BRIEF =>
Reproduce the entries word for word but drop every picture.

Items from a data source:
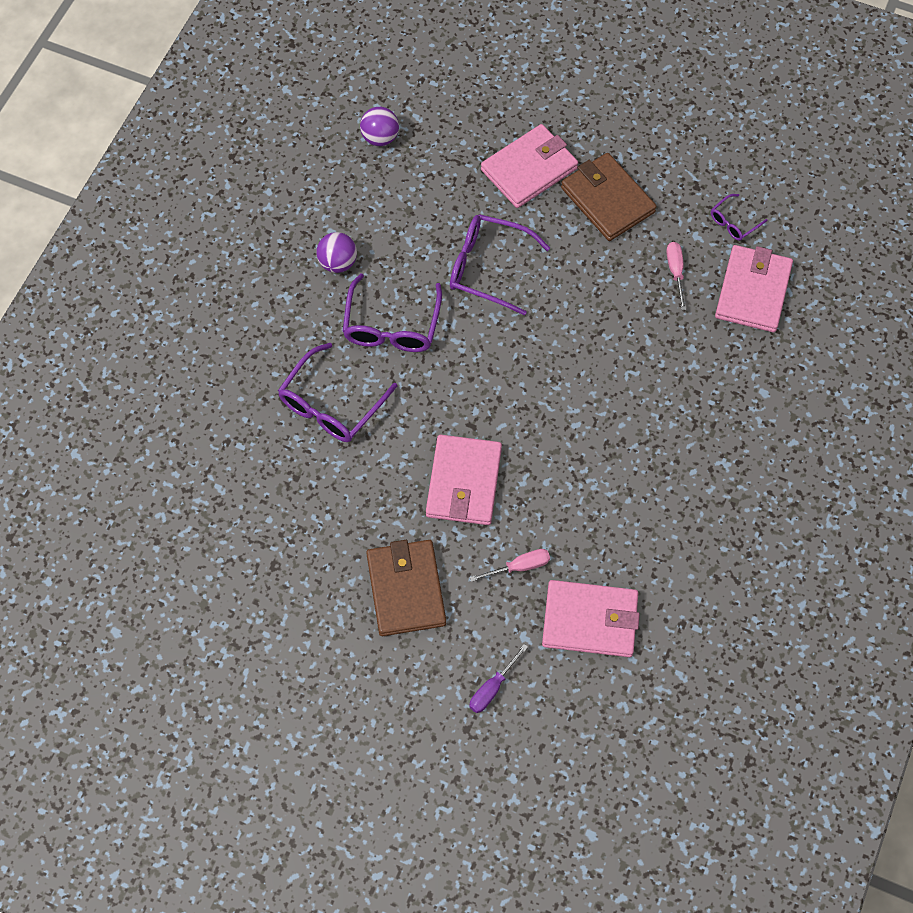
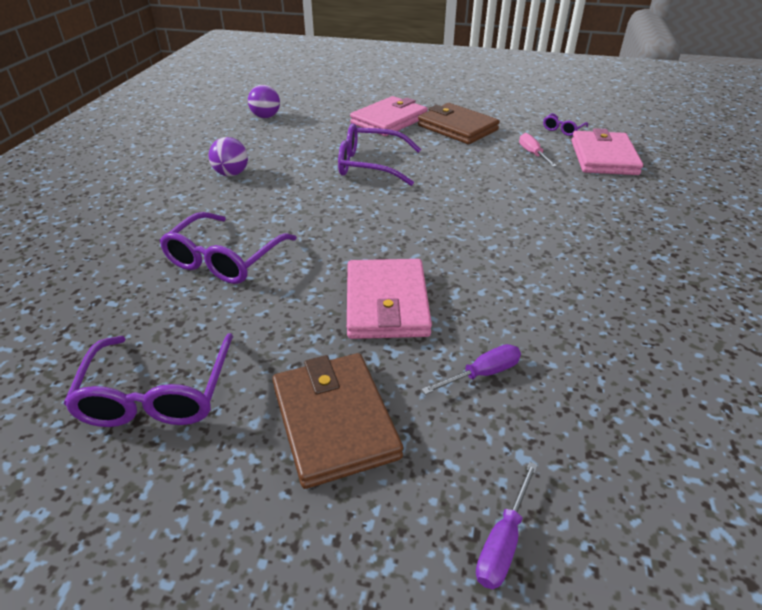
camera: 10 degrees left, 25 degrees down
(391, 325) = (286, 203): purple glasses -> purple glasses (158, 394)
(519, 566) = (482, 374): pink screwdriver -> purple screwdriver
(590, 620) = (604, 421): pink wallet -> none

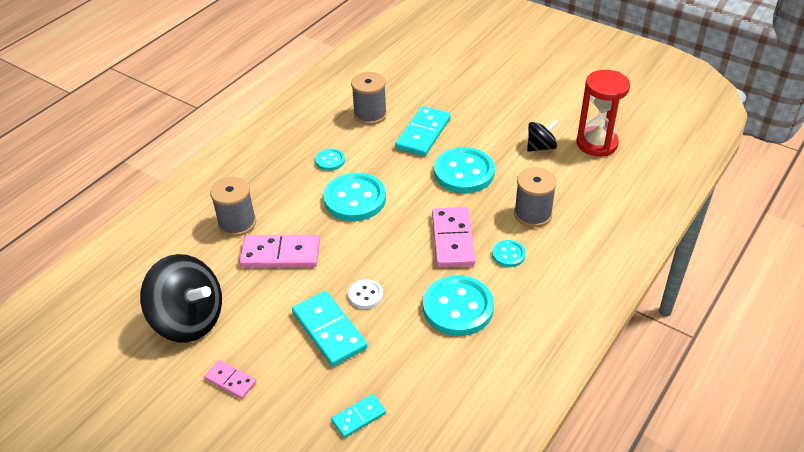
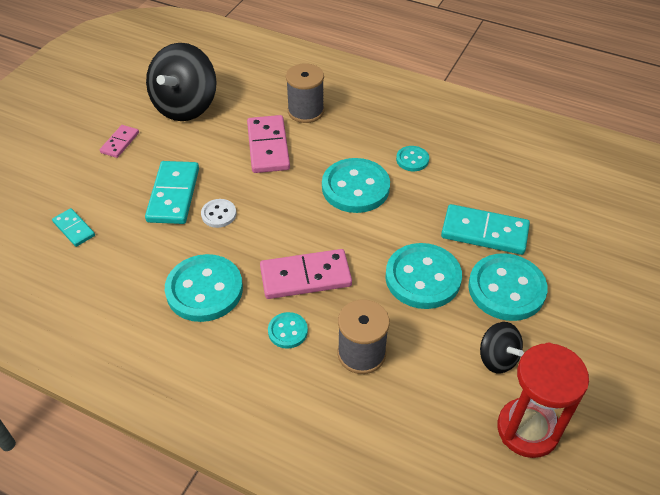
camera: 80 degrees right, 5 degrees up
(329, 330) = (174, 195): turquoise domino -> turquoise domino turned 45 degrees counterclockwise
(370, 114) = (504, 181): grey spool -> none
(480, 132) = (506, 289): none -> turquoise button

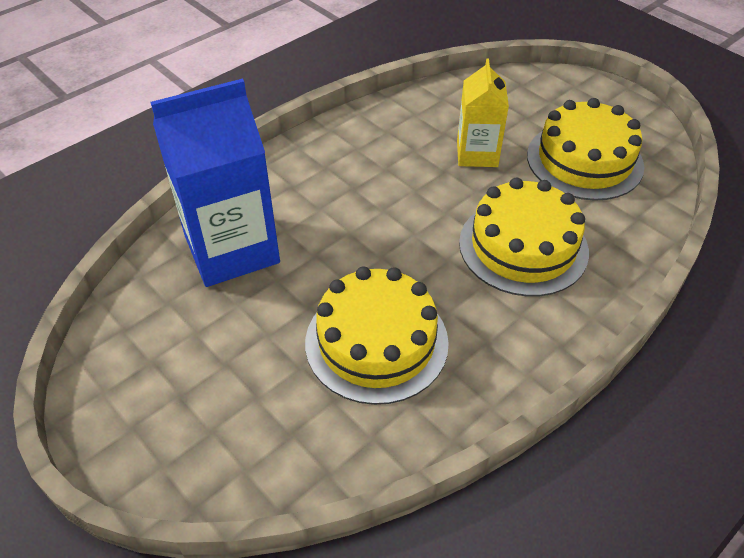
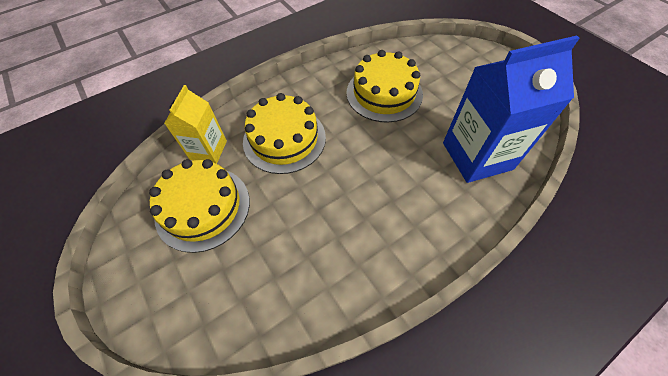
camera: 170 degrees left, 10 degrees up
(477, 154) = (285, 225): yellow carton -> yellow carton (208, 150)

WRITTEN RESPONSE =>
camera: 10 degrees left, 25 degrees down
(391, 325) = (286, 203): purple glasses -> purple glasses (158, 394)
(519, 566) = (482, 374): pink screwdriver -> purple screwdriver
(590, 620) = (604, 421): pink wallet -> none

camera: 80 degrees right, 5 degrees up
(329, 330) = (174, 195): turquoise domino -> turquoise domino turned 45 degrees counterclockwise
(370, 114) = (504, 181): grey spool -> none
(480, 132) = (506, 289): none -> turquoise button

camera: 170 degrees left, 10 degrees up
(477, 154) = (285, 225): yellow carton -> yellow carton (208, 150)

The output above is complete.